----- EXERCISE INPUTS

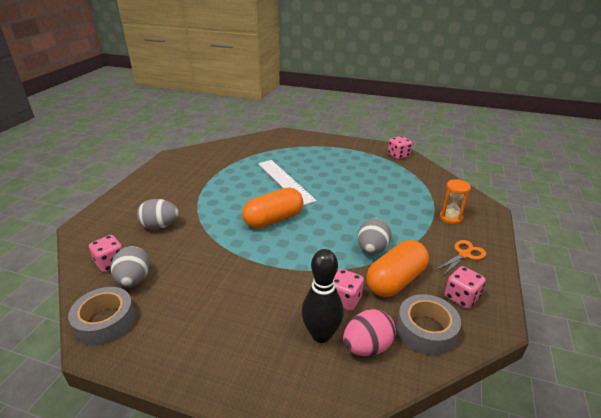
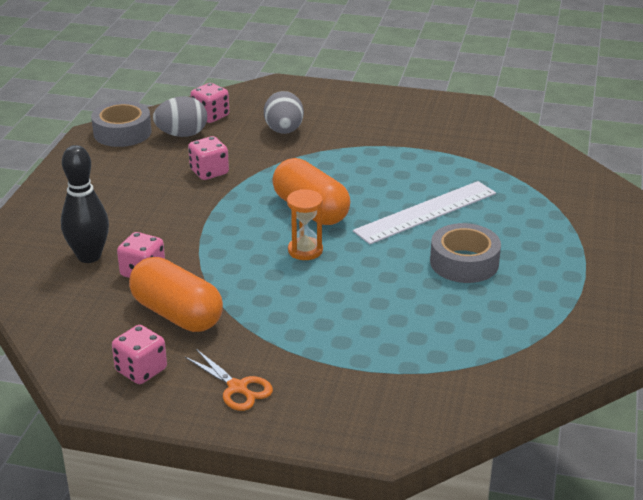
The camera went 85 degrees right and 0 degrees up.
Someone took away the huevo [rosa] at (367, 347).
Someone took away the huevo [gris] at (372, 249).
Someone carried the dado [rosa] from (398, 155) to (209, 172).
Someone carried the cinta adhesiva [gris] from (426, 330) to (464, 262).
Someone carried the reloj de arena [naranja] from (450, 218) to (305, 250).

----------

**WHAT THE TASK ASKS:** Tell how many lines above contain the word "huevo". Give the number alone.

**TASK SOLUTION:** 2